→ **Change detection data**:
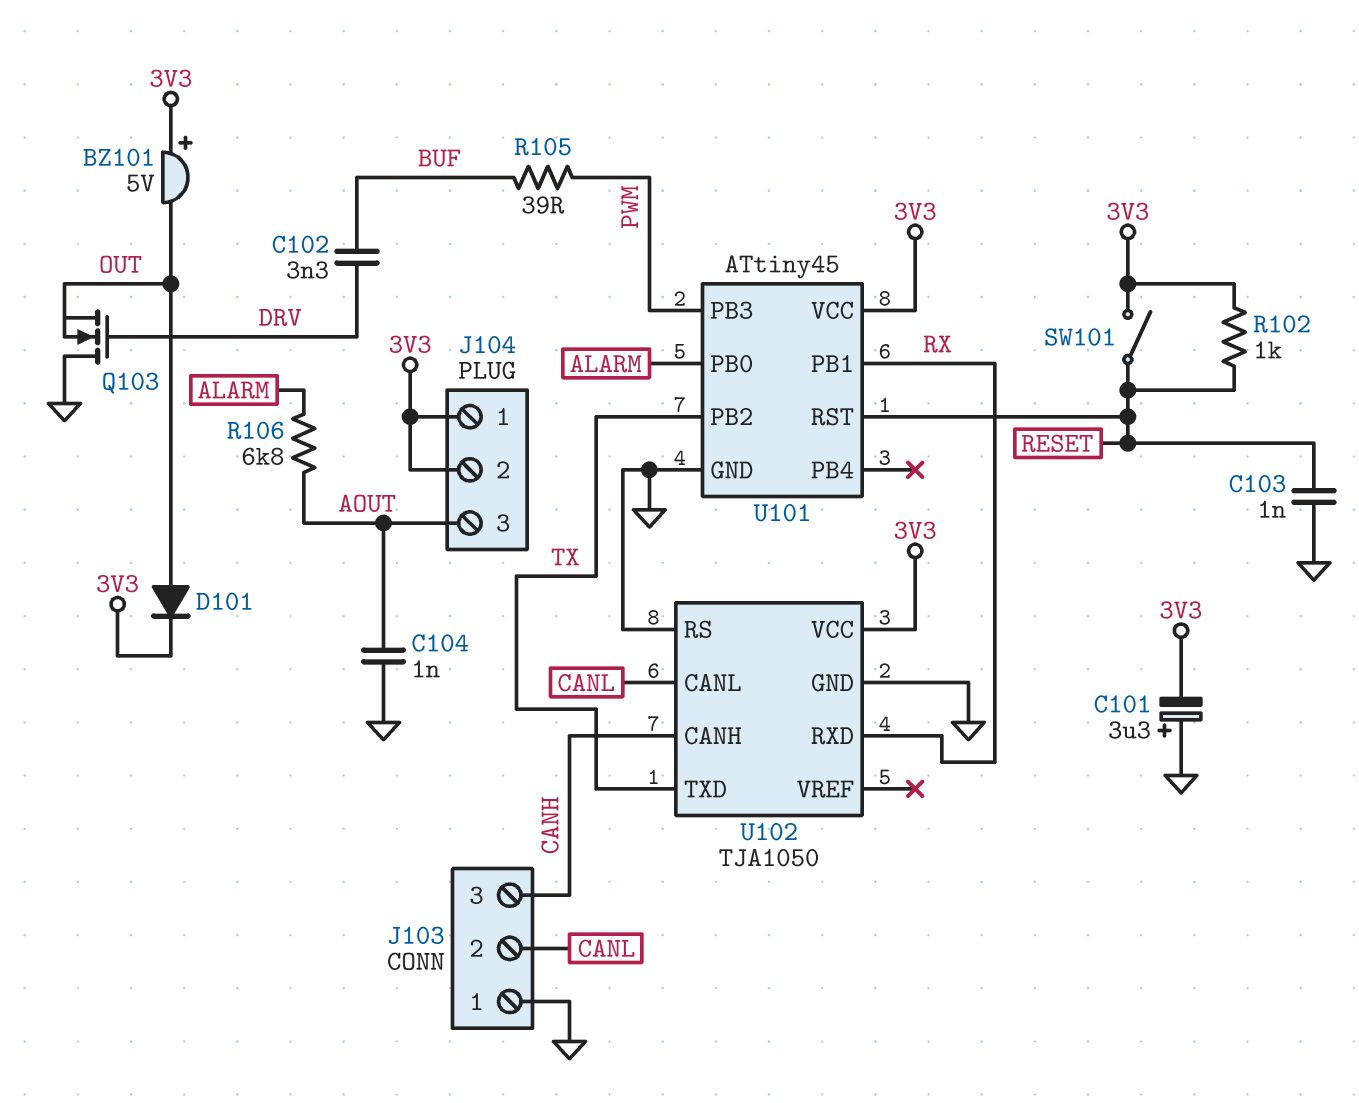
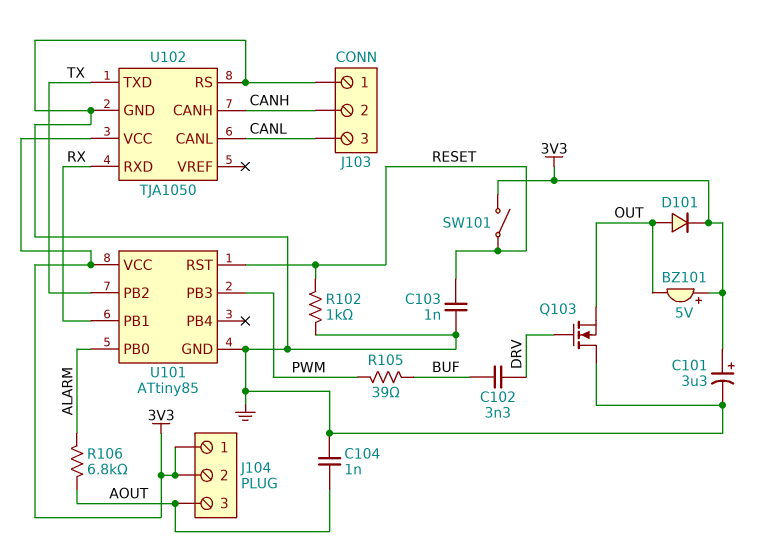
C101: 3.3uF (plus GND, minus 3V3) -> 3.3uF (plus 3V3, minus GND)
J103 pin 2: CANL -> CANH
J103 pin 3: CANH -> CANL
R102: 1k (3V3, RESET) -> 1k (GND, RESET)
U101: ATtiny45 -> ATtiny85

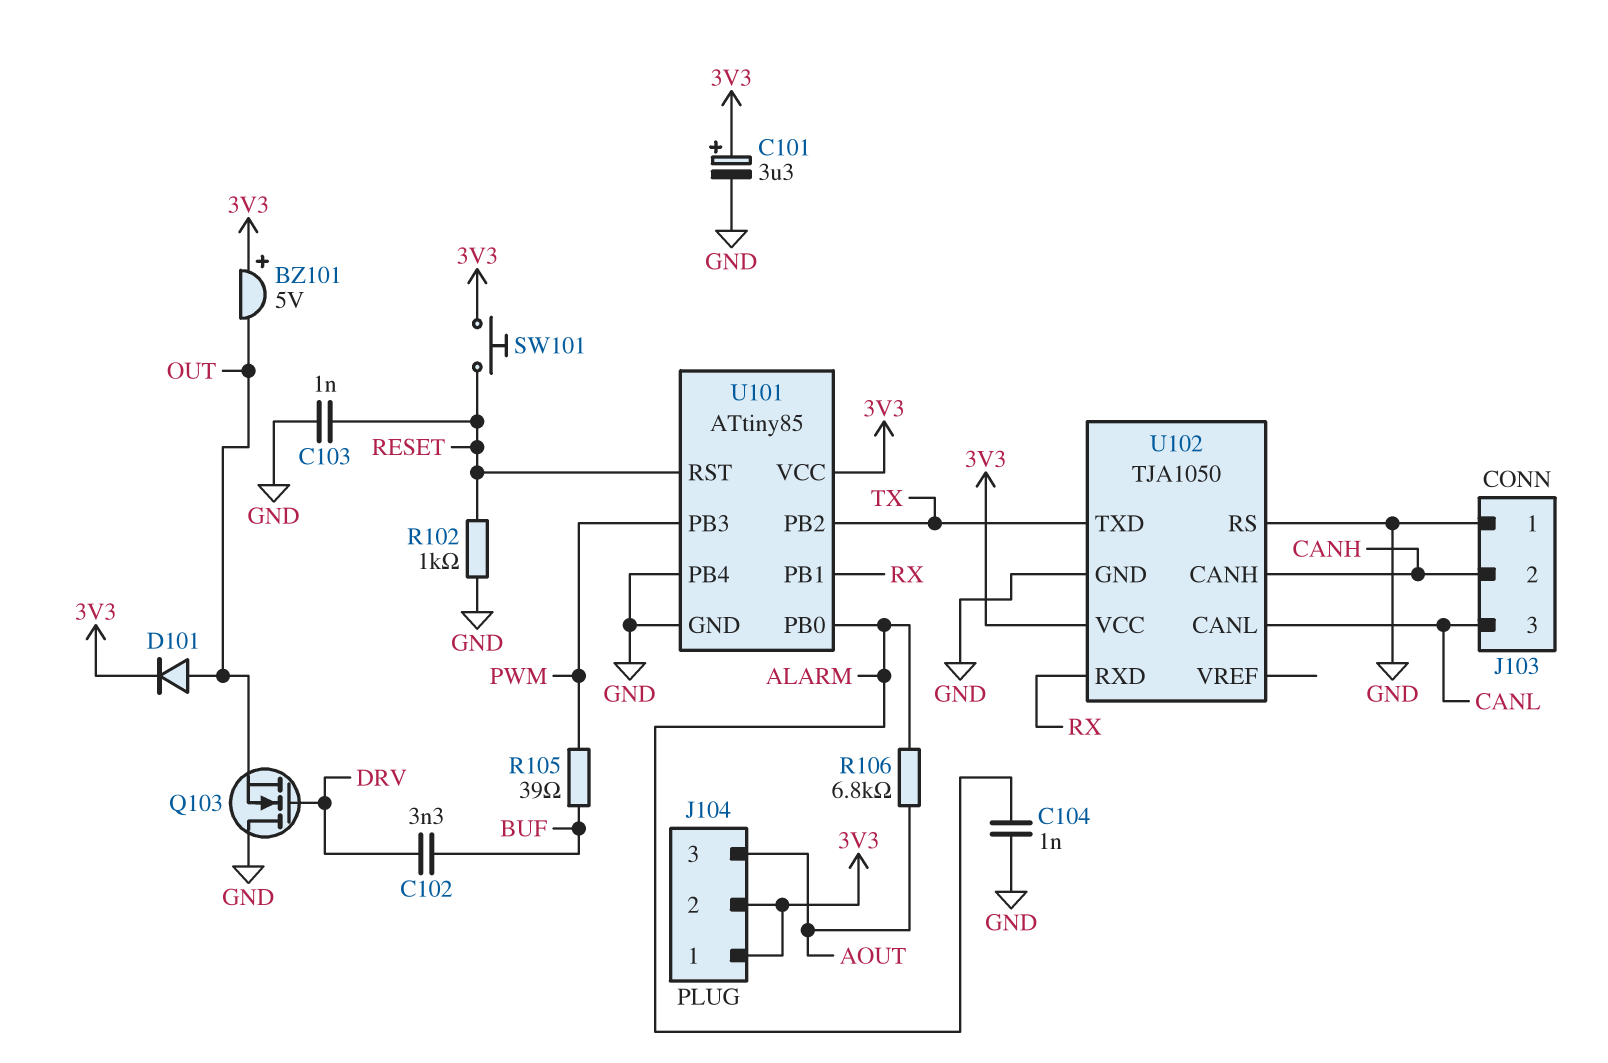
C104: 1nF (AOUT, GND) -> 1nF (ALARM, GND)
SW101: switch (3V3, RESET) -> button (3V3, RESET)
U101 pin PB4: none -> GND

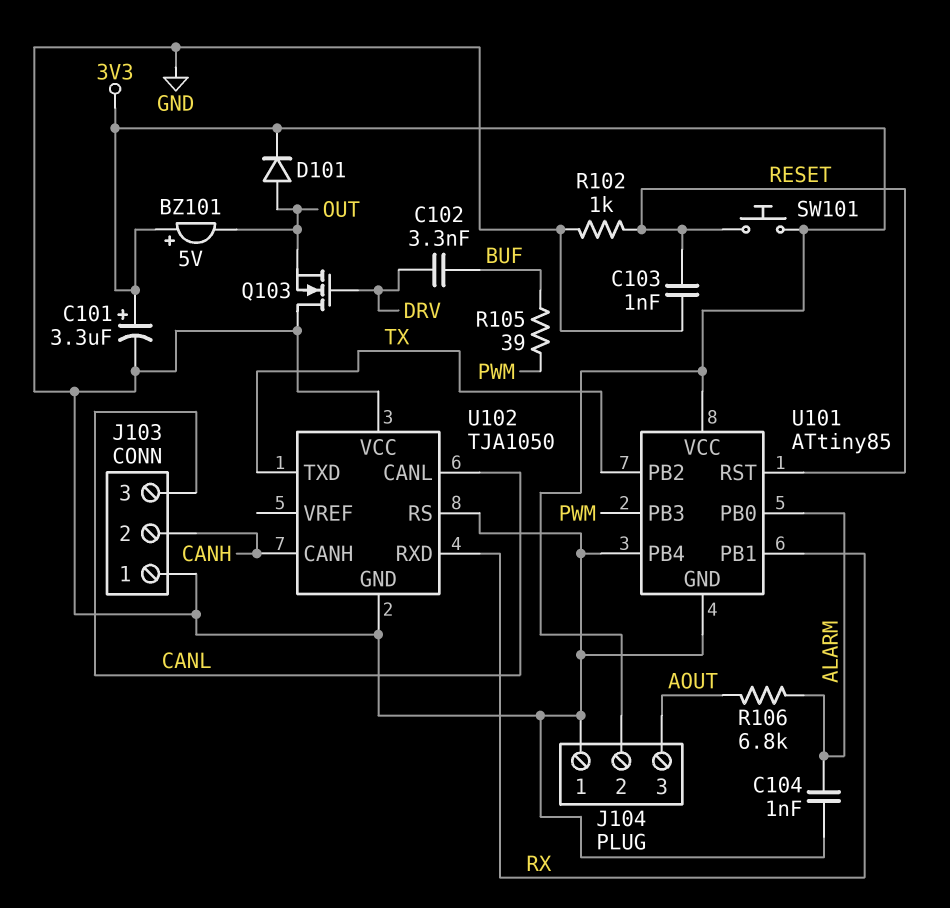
J104 pin 1: 3V3 -> GND
U102 pin VCC: 3V3 -> GND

→ **Assignment**: For each line above that contains the word "CANH", give the line as it is written.

→ **Task result**:
J103 pin 2: CANL -> CANH
J103 pin 3: CANH -> CANL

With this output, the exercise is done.